*What is needed*: Output exactly, with nothing added, the entries from the first line through the line with "PIR2 pin OUT: D14 -> RX2".

*Information shown*:
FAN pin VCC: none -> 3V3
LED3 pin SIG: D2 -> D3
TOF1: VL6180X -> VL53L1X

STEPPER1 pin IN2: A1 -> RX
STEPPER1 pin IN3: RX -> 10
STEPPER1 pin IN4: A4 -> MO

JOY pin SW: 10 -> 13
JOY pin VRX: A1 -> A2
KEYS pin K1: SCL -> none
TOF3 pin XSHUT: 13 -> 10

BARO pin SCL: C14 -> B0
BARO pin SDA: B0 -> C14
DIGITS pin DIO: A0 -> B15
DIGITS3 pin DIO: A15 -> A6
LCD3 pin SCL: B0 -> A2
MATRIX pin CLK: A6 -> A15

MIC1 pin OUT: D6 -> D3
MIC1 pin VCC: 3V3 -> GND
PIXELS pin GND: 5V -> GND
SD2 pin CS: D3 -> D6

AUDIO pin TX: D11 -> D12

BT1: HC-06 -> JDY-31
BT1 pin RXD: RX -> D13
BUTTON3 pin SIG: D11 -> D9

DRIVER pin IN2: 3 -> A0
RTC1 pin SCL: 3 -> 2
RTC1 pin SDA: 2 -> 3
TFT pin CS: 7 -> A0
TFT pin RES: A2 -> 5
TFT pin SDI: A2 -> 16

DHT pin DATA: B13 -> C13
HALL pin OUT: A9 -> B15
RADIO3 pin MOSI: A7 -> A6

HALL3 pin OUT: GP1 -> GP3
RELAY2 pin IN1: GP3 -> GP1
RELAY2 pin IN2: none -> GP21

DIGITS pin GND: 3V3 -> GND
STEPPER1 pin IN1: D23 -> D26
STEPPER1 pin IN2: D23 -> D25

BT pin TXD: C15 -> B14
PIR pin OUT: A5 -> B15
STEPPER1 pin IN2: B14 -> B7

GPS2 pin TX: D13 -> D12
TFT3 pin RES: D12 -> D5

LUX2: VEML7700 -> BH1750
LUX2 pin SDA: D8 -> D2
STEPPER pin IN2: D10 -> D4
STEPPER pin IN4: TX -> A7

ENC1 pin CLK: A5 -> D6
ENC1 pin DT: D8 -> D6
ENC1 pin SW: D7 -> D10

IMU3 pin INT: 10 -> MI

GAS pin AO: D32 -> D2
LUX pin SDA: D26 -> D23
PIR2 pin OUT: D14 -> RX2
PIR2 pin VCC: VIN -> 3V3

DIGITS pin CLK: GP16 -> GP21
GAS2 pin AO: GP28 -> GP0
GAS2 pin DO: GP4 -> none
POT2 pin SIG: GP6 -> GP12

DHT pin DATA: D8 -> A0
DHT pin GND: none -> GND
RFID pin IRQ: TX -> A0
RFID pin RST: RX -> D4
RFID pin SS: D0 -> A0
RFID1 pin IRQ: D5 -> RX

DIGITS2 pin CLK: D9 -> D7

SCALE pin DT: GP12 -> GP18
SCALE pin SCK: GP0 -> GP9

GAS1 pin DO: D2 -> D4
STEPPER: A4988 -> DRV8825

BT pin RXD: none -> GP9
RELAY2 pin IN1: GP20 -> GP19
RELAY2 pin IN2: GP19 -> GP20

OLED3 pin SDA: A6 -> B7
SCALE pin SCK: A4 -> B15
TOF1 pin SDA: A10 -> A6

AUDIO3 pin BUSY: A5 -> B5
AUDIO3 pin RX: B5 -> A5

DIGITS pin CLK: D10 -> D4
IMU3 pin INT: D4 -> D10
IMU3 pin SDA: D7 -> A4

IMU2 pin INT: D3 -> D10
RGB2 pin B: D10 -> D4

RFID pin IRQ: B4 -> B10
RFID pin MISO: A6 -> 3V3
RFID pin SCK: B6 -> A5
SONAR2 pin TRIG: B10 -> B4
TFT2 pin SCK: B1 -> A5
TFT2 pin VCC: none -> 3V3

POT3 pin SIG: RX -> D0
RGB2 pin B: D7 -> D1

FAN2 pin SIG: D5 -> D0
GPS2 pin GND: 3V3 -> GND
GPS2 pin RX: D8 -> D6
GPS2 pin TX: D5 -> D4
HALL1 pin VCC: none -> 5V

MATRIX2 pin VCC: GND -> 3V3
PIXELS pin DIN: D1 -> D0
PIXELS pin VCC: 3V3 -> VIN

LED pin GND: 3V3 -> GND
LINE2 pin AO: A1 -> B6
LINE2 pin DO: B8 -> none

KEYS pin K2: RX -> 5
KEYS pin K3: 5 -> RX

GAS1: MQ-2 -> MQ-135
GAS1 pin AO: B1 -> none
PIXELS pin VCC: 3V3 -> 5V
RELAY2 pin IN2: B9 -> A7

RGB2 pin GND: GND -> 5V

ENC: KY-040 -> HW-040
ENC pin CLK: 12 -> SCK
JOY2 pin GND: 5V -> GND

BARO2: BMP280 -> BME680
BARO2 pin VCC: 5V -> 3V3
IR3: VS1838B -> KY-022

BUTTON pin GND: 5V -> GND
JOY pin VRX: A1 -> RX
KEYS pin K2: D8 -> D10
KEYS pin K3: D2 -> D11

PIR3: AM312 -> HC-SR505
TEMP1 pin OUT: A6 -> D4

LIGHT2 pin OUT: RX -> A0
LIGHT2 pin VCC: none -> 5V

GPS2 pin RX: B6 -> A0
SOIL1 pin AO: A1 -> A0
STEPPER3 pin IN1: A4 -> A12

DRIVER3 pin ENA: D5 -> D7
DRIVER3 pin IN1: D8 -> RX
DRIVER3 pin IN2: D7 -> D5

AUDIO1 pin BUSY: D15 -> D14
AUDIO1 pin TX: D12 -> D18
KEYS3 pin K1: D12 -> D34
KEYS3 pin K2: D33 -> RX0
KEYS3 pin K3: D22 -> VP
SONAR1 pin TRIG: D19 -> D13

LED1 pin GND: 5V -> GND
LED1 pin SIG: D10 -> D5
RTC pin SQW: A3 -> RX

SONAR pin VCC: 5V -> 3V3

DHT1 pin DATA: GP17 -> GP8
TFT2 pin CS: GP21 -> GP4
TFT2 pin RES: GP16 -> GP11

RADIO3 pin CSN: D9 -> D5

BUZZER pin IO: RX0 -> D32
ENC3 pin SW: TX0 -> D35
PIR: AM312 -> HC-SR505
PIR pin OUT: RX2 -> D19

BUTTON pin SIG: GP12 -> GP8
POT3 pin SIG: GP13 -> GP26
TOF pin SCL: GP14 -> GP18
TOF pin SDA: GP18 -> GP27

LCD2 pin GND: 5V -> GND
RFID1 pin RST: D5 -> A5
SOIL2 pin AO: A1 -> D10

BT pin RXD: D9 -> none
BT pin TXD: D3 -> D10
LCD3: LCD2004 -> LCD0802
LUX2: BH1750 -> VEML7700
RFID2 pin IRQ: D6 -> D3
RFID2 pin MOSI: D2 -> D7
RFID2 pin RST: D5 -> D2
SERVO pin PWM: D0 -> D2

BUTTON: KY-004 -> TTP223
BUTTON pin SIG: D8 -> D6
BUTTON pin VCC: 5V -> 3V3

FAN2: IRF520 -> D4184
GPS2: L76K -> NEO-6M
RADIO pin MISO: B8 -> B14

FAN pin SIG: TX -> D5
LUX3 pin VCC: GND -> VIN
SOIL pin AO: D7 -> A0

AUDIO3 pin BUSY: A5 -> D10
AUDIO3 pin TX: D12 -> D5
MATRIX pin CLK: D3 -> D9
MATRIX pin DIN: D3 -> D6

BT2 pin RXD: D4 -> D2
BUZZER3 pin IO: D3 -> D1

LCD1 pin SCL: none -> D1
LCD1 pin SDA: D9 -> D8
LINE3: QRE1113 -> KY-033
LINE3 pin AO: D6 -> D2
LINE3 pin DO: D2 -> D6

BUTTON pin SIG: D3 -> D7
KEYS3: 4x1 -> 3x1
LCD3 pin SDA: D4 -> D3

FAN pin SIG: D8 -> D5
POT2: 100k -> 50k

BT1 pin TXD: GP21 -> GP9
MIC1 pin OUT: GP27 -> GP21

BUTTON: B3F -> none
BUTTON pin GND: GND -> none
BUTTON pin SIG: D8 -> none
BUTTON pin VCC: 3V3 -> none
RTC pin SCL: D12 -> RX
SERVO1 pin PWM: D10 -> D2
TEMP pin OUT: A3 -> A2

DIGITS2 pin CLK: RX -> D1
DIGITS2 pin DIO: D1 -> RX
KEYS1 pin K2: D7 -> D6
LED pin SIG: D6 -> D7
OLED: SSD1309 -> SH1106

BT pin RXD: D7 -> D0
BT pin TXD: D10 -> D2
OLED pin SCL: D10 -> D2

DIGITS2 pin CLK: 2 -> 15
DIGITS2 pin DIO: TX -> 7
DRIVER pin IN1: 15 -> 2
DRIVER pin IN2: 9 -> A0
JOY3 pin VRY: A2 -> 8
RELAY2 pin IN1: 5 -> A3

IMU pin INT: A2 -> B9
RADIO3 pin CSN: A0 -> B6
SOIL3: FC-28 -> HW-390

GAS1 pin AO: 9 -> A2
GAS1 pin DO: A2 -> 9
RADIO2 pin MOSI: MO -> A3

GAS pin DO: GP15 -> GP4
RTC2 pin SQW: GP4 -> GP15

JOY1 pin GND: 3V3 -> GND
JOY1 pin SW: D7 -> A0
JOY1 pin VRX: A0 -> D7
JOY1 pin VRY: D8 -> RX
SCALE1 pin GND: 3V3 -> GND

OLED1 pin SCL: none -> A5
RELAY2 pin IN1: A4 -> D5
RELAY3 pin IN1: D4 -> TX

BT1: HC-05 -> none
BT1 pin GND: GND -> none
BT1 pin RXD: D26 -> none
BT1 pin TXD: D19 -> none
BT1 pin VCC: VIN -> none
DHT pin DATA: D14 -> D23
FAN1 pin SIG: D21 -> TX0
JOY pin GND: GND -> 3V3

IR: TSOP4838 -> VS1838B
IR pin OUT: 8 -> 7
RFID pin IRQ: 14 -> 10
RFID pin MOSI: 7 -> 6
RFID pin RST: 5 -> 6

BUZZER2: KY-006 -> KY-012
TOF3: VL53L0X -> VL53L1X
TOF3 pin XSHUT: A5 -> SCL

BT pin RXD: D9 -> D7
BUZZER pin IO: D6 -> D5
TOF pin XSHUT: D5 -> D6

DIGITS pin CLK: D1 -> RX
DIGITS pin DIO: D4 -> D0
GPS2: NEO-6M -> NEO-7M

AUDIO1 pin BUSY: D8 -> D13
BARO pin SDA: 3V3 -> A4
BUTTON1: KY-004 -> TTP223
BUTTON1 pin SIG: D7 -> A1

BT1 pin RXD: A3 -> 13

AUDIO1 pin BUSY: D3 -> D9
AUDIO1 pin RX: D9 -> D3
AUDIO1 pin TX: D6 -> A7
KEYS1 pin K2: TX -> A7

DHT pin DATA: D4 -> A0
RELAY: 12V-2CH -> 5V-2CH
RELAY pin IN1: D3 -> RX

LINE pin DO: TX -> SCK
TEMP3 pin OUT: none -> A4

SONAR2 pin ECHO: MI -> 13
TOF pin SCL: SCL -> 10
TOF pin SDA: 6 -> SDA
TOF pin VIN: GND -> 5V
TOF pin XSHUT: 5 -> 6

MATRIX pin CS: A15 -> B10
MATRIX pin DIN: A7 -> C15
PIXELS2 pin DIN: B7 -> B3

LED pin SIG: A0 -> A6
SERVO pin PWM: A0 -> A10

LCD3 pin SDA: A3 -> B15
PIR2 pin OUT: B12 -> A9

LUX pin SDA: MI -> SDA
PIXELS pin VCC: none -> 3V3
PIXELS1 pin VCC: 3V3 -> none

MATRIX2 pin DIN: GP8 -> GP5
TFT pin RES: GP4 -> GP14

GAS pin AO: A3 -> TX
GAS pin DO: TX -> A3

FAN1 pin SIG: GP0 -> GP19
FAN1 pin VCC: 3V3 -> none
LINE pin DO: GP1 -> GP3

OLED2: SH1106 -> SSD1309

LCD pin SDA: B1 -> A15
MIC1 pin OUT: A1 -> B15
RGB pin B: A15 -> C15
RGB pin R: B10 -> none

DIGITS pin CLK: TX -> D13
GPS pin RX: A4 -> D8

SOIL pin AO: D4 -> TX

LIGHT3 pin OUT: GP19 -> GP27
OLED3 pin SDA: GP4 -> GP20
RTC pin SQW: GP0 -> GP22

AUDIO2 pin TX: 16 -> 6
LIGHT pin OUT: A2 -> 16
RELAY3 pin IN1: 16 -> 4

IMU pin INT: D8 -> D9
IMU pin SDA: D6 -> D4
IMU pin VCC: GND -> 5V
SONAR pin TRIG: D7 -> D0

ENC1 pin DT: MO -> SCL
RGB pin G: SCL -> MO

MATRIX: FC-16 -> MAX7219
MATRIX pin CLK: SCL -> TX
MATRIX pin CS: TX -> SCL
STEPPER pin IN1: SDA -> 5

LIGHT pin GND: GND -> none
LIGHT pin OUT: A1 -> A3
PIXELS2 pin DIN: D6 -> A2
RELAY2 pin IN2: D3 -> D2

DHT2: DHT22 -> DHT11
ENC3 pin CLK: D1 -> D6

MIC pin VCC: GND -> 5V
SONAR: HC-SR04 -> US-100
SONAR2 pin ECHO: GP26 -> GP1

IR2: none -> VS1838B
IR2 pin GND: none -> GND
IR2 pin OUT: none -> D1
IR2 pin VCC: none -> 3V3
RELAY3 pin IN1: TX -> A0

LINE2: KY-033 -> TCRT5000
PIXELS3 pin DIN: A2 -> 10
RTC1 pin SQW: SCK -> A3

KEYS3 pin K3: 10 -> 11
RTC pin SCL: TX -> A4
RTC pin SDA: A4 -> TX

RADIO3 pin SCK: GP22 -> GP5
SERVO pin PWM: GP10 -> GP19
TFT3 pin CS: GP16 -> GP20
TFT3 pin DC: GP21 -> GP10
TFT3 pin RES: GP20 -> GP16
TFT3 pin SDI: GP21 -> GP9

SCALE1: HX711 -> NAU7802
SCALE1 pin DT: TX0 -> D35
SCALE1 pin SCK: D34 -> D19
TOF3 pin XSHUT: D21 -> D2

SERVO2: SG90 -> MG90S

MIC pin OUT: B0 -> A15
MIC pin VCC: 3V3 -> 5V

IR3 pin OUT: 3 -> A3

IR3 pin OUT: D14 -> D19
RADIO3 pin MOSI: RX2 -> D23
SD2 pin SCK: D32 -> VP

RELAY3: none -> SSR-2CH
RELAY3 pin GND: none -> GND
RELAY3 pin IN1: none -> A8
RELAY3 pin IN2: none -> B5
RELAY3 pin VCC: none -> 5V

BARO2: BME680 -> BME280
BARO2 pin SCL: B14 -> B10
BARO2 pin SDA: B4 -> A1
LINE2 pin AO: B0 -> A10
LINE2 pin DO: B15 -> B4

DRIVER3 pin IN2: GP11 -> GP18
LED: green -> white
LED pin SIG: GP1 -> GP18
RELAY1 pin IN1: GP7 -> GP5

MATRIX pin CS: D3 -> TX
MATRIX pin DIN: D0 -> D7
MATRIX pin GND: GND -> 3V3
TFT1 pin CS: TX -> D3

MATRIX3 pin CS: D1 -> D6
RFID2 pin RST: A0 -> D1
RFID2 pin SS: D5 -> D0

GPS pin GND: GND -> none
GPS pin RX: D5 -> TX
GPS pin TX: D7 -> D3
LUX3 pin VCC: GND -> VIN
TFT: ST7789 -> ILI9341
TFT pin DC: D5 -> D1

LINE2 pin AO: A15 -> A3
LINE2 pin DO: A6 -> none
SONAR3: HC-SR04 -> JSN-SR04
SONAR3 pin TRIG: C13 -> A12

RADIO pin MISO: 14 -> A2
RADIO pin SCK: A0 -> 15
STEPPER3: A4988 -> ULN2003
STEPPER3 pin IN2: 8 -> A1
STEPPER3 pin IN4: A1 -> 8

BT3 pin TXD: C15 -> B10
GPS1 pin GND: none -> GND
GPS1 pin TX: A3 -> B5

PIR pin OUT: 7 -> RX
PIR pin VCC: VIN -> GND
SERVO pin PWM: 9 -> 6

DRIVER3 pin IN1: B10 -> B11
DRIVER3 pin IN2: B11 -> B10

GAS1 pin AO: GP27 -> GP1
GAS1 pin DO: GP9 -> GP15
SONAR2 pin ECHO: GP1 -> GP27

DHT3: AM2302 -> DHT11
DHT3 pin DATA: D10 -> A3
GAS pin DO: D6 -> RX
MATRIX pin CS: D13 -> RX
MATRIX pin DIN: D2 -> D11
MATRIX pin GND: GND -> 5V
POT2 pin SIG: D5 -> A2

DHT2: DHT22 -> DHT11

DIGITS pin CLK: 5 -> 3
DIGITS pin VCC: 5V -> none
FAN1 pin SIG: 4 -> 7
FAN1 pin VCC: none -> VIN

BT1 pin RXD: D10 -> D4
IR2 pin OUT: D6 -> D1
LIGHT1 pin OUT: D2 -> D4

*Response to the task*:
FAN pin VCC: none -> 3V3
LED3 pin SIG: D2 -> D3
TOF1: VL6180X -> VL53L1X

STEPPER1 pin IN2: A1 -> RX
STEPPER1 pin IN3: RX -> 10
STEPPER1 pin IN4: A4 -> MO

JOY pin SW: 10 -> 13
JOY pin VRX: A1 -> A2
KEYS pin K1: SCL -> none
TOF3 pin XSHUT: 13 -> 10

BARO pin SCL: C14 -> B0
BARO pin SDA: B0 -> C14
DIGITS pin DIO: A0 -> B15
DIGITS3 pin DIO: A15 -> A6
LCD3 pin SCL: B0 -> A2
MATRIX pin CLK: A6 -> A15

MIC1 pin OUT: D6 -> D3
MIC1 pin VCC: 3V3 -> GND
PIXELS pin GND: 5V -> GND
SD2 pin CS: D3 -> D6

AUDIO pin TX: D11 -> D12

BT1: HC-06 -> JDY-31
BT1 pin RXD: RX -> D13
BUTTON3 pin SIG: D11 -> D9

DRIVER pin IN2: 3 -> A0
RTC1 pin SCL: 3 -> 2
RTC1 pin SDA: 2 -> 3
TFT pin CS: 7 -> A0
TFT pin RES: A2 -> 5
TFT pin SDI: A2 -> 16

DHT pin DATA: B13 -> C13
HALL pin OUT: A9 -> B15
RADIO3 pin MOSI: A7 -> A6

HALL3 pin OUT: GP1 -> GP3
RELAY2 pin IN1: GP3 -> GP1
RELAY2 pin IN2: none -> GP21

DIGITS pin GND: 3V3 -> GND
STEPPER1 pin IN1: D23 -> D26
STEPPER1 pin IN2: D23 -> D25

BT pin TXD: C15 -> B14
PIR pin OUT: A5 -> B15
STEPPER1 pin IN2: B14 -> B7

GPS2 pin TX: D13 -> D12
TFT3 pin RES: D12 -> D5

LUX2: VEML7700 -> BH1750
LUX2 pin SDA: D8 -> D2
STEPPER pin IN2: D10 -> D4
STEPPER pin IN4: TX -> A7

ENC1 pin CLK: A5 -> D6
ENC1 pin DT: D8 -> D6
ENC1 pin SW: D7 -> D10

IMU3 pin INT: 10 -> MI

GAS pin AO: D32 -> D2
LUX pin SDA: D26 -> D23
PIR2 pin OUT: D14 -> RX2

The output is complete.